§ **Work instruction**
Once you reach the line containing "orange dumbbell: 7 -> 4" in the data below, restate each line word for word up to and including the one containing "turquoise dumbbell: 12 -> 11".

§ **Listed entries**

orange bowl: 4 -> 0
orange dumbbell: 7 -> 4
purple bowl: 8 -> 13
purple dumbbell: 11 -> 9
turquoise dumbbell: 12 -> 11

--

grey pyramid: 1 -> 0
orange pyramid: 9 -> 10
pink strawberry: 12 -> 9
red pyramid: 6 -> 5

§ **Answer section**
orange dumbbell: 7 -> 4
purple bowl: 8 -> 13
purple dumbbell: 11 -> 9
turquoise dumbbell: 12 -> 11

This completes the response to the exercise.